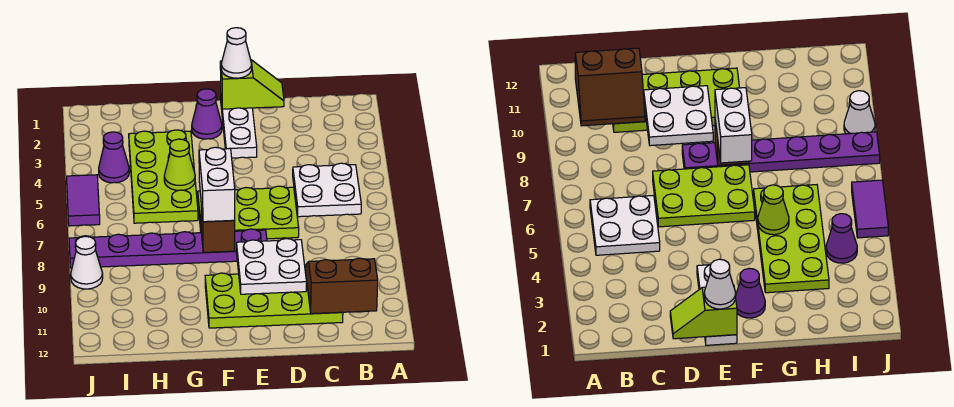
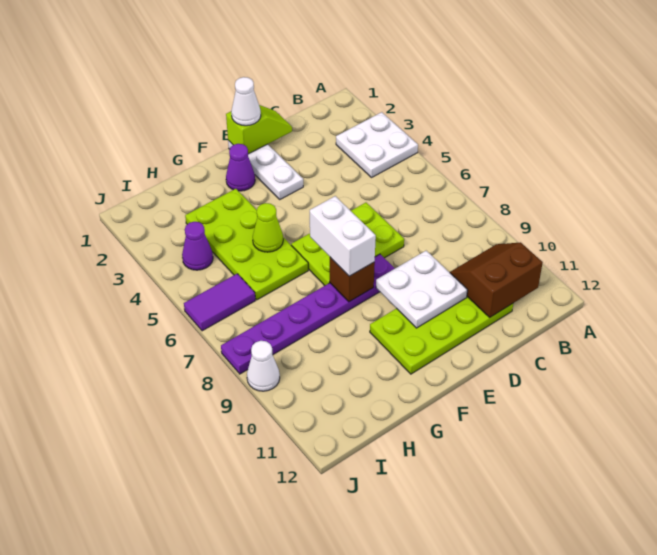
white 2x2 plate [293,163,361,217] -> white 2x2 plate moved to [336,112,418,177]
purple 1x2 tile [67,175,100,226] -> purple 1x2 tile turned to [184,274,255,331]

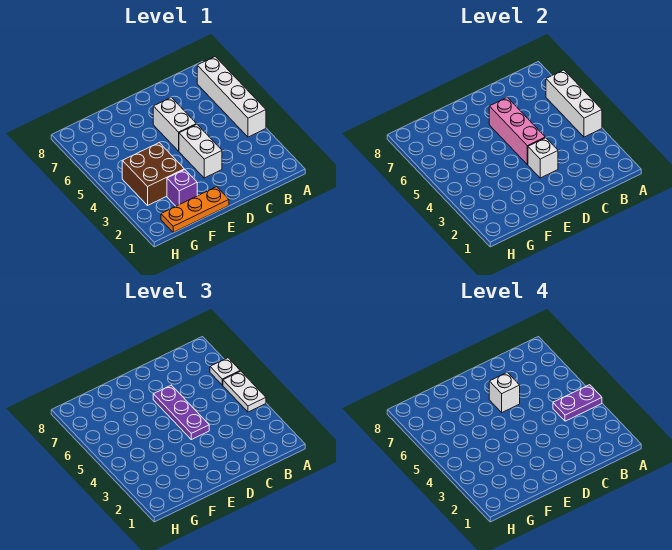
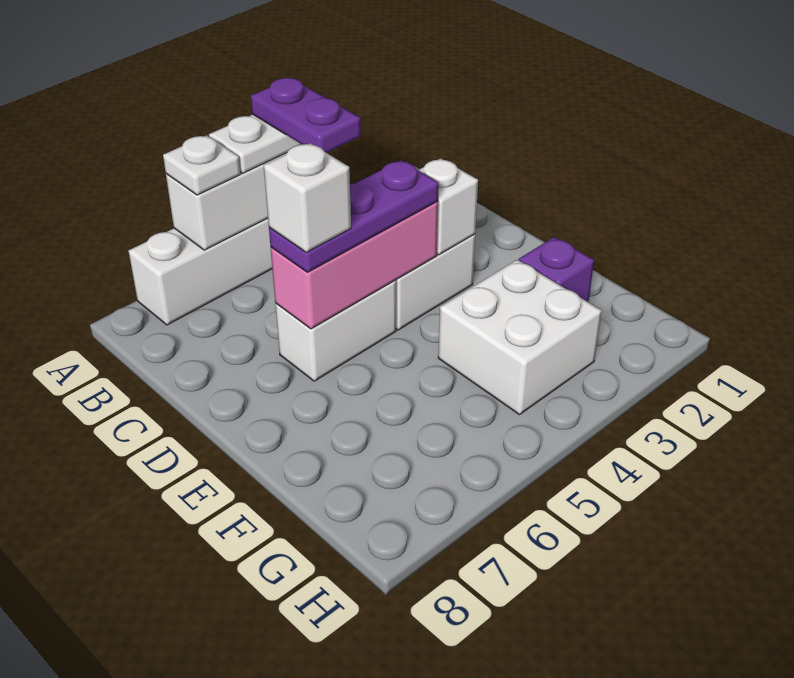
orange 1x3 plate [161,187,229,232] -> none
brown 2x2 brick [122,143,185,205] -> white 2x2 brick [438,260,602,415]

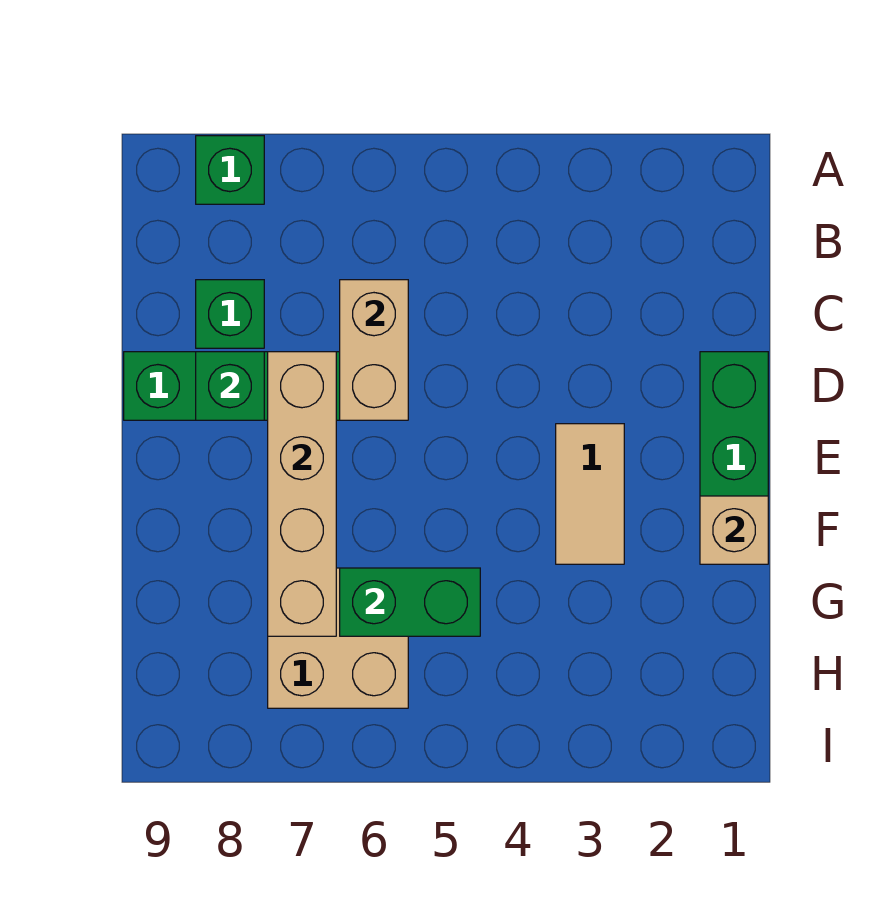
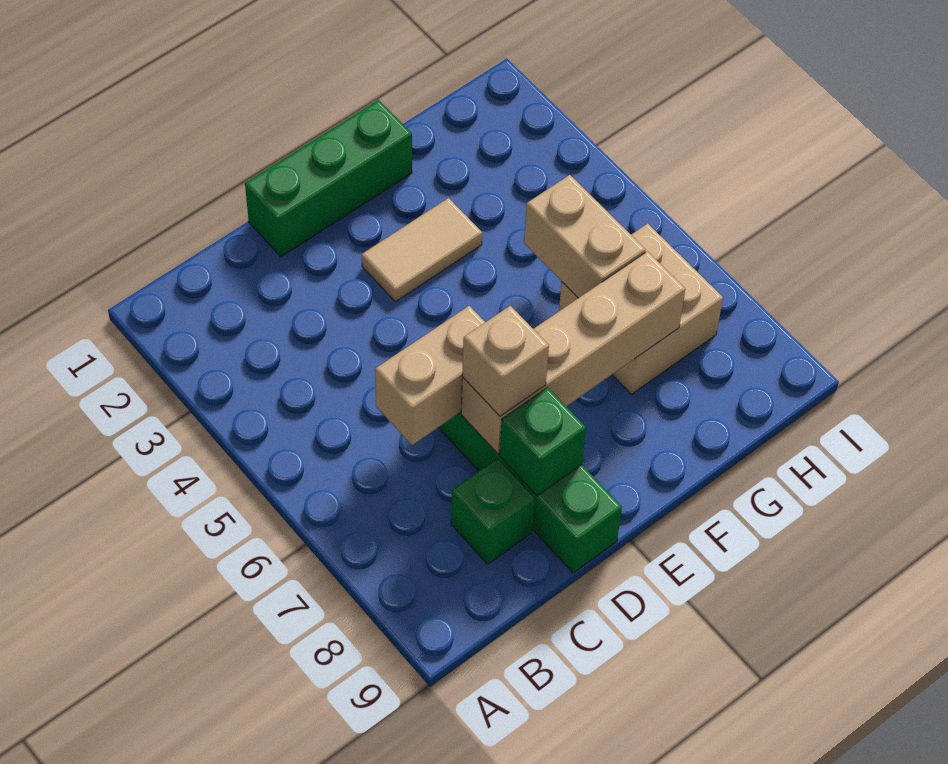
green 1x1 brick [196,136,264,204] -> none
tan 1x1 brick [700,496,768,564] -> tan 1x1 brick moved to [462,306,549,416]
green 1x2 brick [340,568,480,636] -> tan 1x2 brick [524,175,645,298]

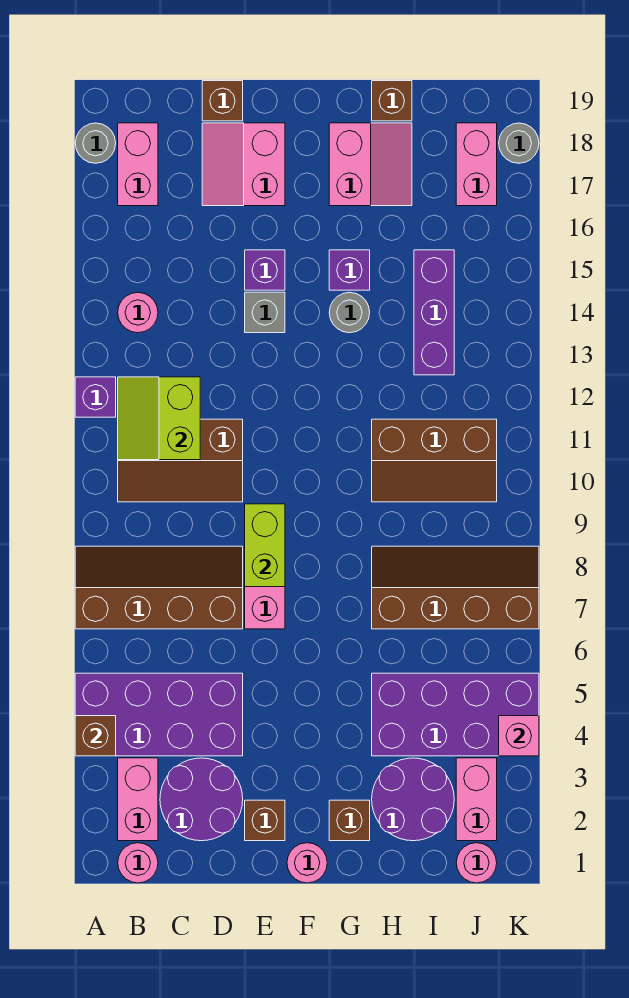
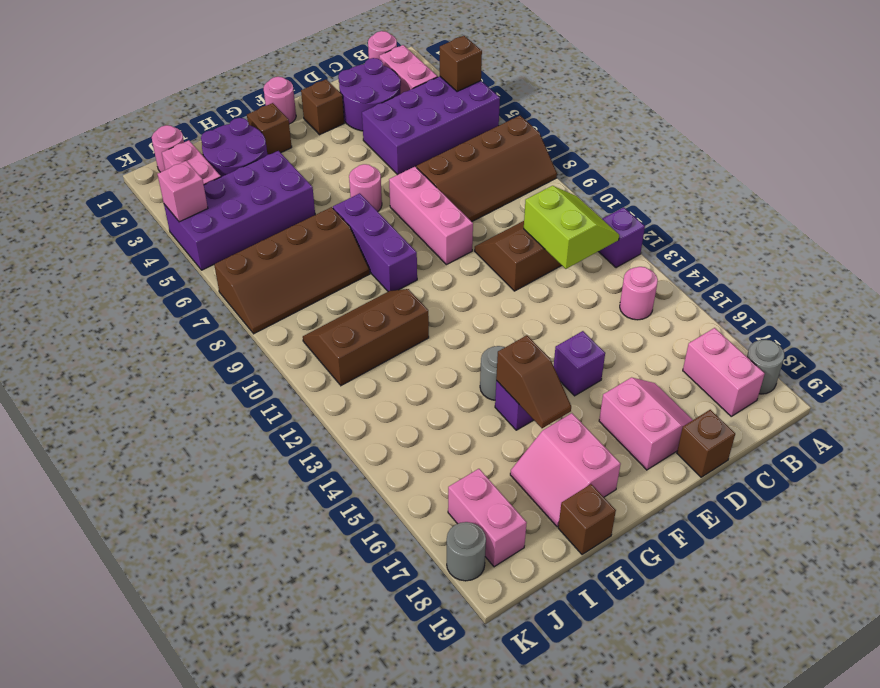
lime 1x2 brick [245,504,285,587] -> none
grey 1x1 brick [245,292,285,333] -> none
none -> pink 1x1 round brick [349,164,382,211]
none -> brown 1x2 slope [496,335,571,428]
purple 1x3 brick [414,250,454,375] -> purple 1x3 brick moved to [333,193,417,291]

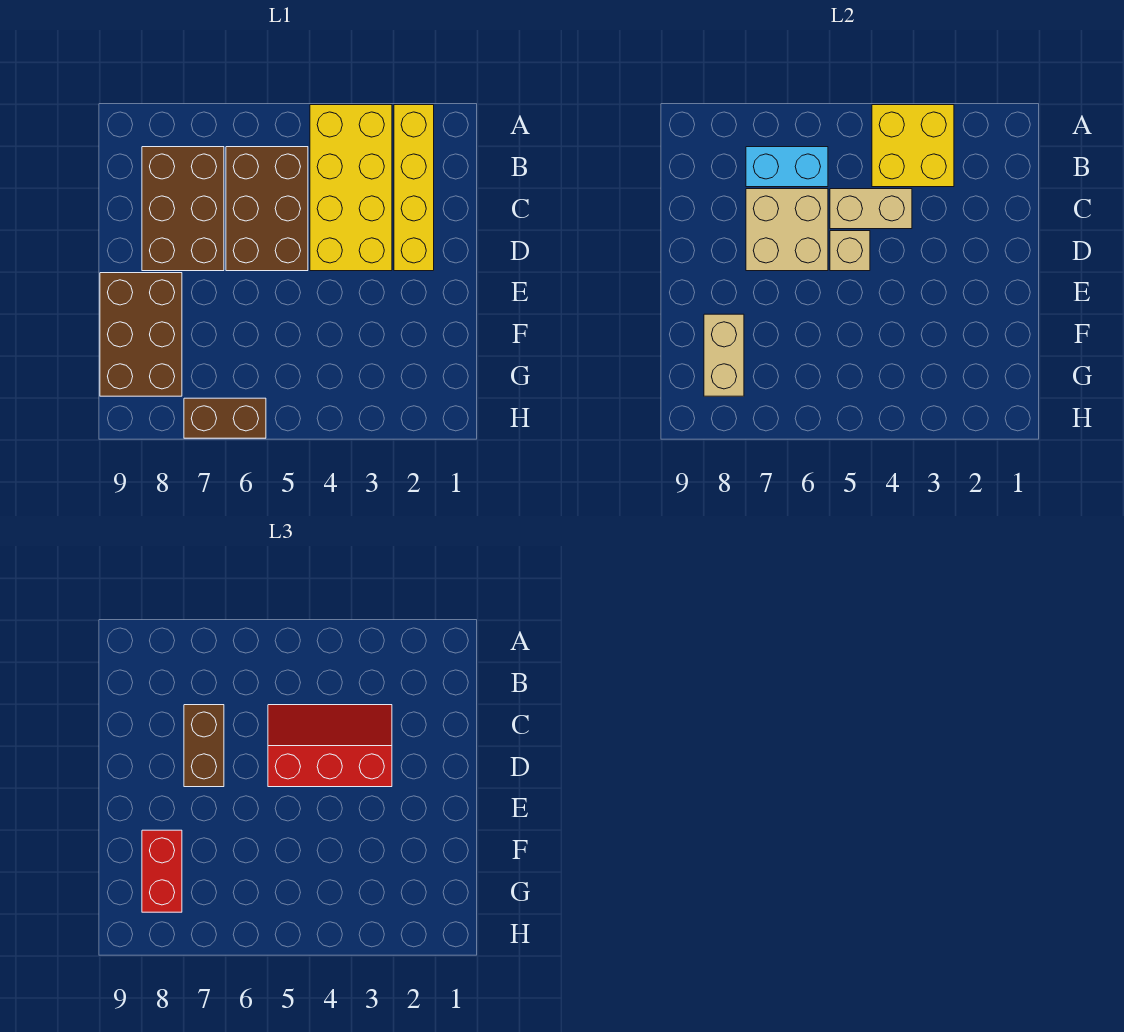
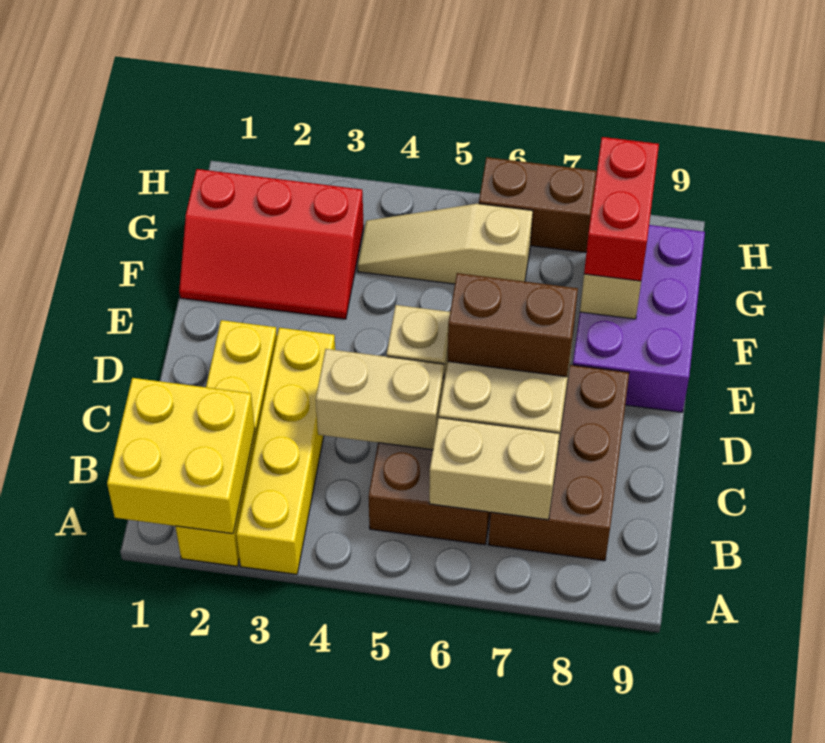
yellow 2x4 brick [310,105,392,271] -> yellow 1x4 brick [236,328,335,574]
yellow 2x2 brick [872,105,954,187] -> yellow 2x2 brick moved to [107,378,255,534]
cyan 1x2 brick [746,147,828,187] -> tan 1x2 brick [429,418,559,520]
red 2x3 slope [268,705,392,787] -> red 2x3 slope moved to [179,169,364,319]
brown 1x2 brick [184,705,224,787] -> brown 1x2 brick turned to [448,273,578,377]
brown 2x3 brick [100,273,182,396] -> purple 2x3 brick [573,225,705,412]
none -> tan 1x3 slope [358,204,533,284]

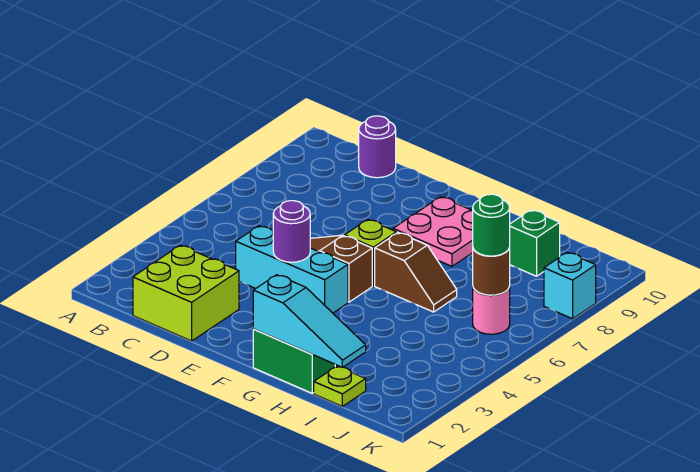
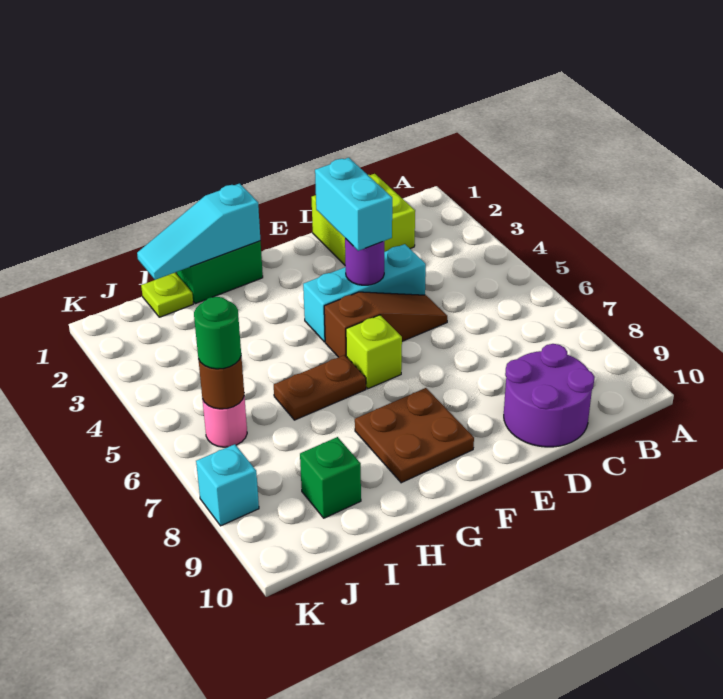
purple 1x1 round brick [359,116,396,178] -> purple 2x2 round brick [504,344,594,447]
none -> cyan 1x2 brick [315,158,392,251]
pink 2x2 plate [393,197,473,266] -> brown 2x2 plate [355,388,474,483]
brown 1x2 slope [375,233,457,312] -> brown 1x2 plate [274,355,366,420]

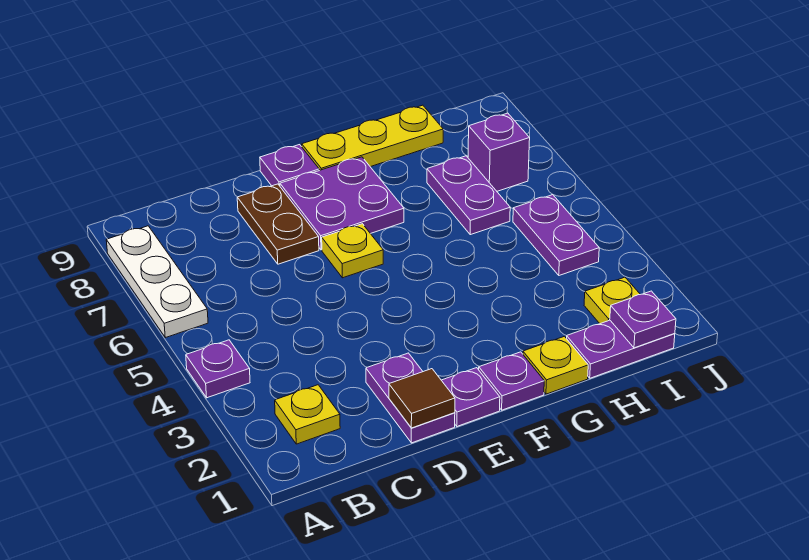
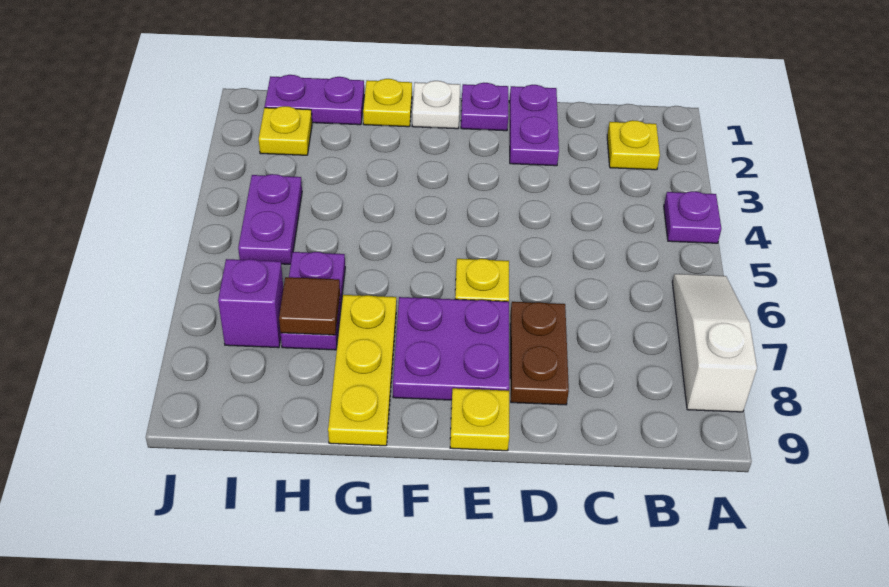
white 1x3 plate [106,226,208,338] -> white 1x3 slope [672,274,757,412]
brown 1x1 tile [389,369,455,428] -> brown 1x1 tile moved to [279,277,340,335]
purple 1x1 plate [260,145,319,186] -> yellow 1x1 plate [450,388,509,451]
purple 1x1 plate [479,352,544,410] -> white 1x1 plate [412,81,460,129]
yellow 1x3 plate [302,105,443,170] -> yellow 1x3 plate turned to [328,295,396,446]
purple 1x1 plate [610,291,676,348] -> none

* EXERCISE REQUIREMENTS *
Would you set down each line of the data exactly, with no images included?

* YOUR RESPONSE *
white 2x2 plate [293,163,361,217] -> white 2x2 plate moved to [336,112,418,177]
purple 1x2 tile [67,175,100,226] -> purple 1x2 tile turned to [184,274,255,331]

orange 1x3 plate [161,187,229,232] -> none
brown 2x2 brick [122,143,185,205] -> white 2x2 brick [438,260,602,415]

green 1x1 brick [196,136,264,204] -> none
tan 1x1 brick [700,496,768,564] -> tan 1x1 brick moved to [462,306,549,416]
green 1x2 brick [340,568,480,636] -> tan 1x2 brick [524,175,645,298]

lime 1x2 brick [245,504,285,587] -> none
grey 1x1 brick [245,292,285,333] -> none
none -> pink 1x1 round brick [349,164,382,211]
none -> brown 1x2 slope [496,335,571,428]
purple 1x3 brick [414,250,454,375] -> purple 1x3 brick moved to [333,193,417,291]

yellow 2x4 brick [310,105,392,271] -> yellow 1x4 brick [236,328,335,574]
yellow 2x2 brick [872,105,954,187] -> yellow 2x2 brick moved to [107,378,255,534]
cyan 1x2 brick [746,147,828,187] -> tan 1x2 brick [429,418,559,520]
red 2x3 slope [268,705,392,787] -> red 2x3 slope moved to [179,169,364,319]
brown 1x2 brick [184,705,224,787] -> brown 1x2 brick turned to [448,273,578,377]
brown 2x3 brick [100,273,182,396] -> purple 2x3 brick [573,225,705,412]
none -> tan 1x3 slope [358,204,533,284]

purple 1x1 round brick [359,116,396,178] -> purple 2x2 round brick [504,344,594,447]
none -> cyan 1x2 brick [315,158,392,251]
pink 2x2 plate [393,197,473,266] -> brown 2x2 plate [355,388,474,483]
brown 1x2 slope [375,233,457,312] -> brown 1x2 plate [274,355,366,420]

white 1x3 plate [106,226,208,338] -> white 1x3 slope [672,274,757,412]
brown 1x1 tile [389,369,455,428] -> brown 1x1 tile moved to [279,277,340,335]
purple 1x1 plate [260,145,319,186] -> yellow 1x1 plate [450,388,509,451]
purple 1x1 plate [479,352,544,410] -> white 1x1 plate [412,81,460,129]
yellow 1x3 plate [302,105,443,170] -> yellow 1x3 plate turned to [328,295,396,446]
purple 1x1 plate [610,291,676,348] -> none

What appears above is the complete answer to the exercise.